[Data shown]

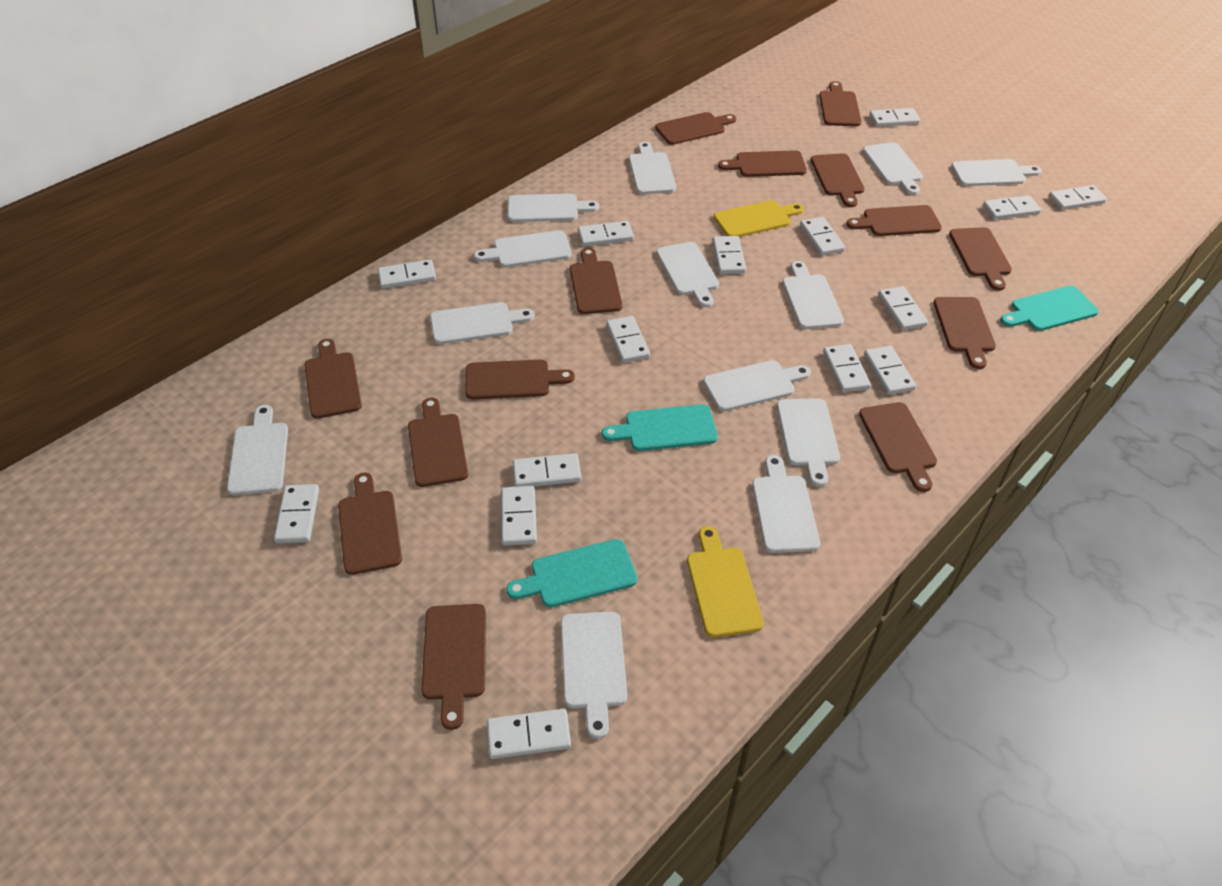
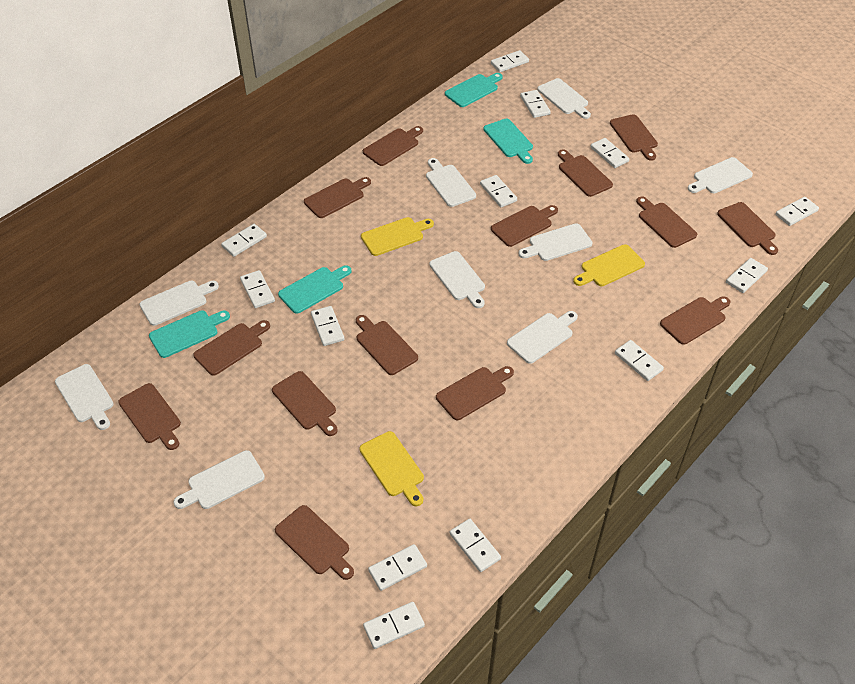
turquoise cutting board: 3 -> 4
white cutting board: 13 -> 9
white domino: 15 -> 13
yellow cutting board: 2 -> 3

[/Data shown]

• Action item: Which lines above hold the string "cutting"? Please copy all of them.

• Output of the task:
turquoise cutting board: 3 -> 4
white cutting board: 13 -> 9
yellow cutting board: 2 -> 3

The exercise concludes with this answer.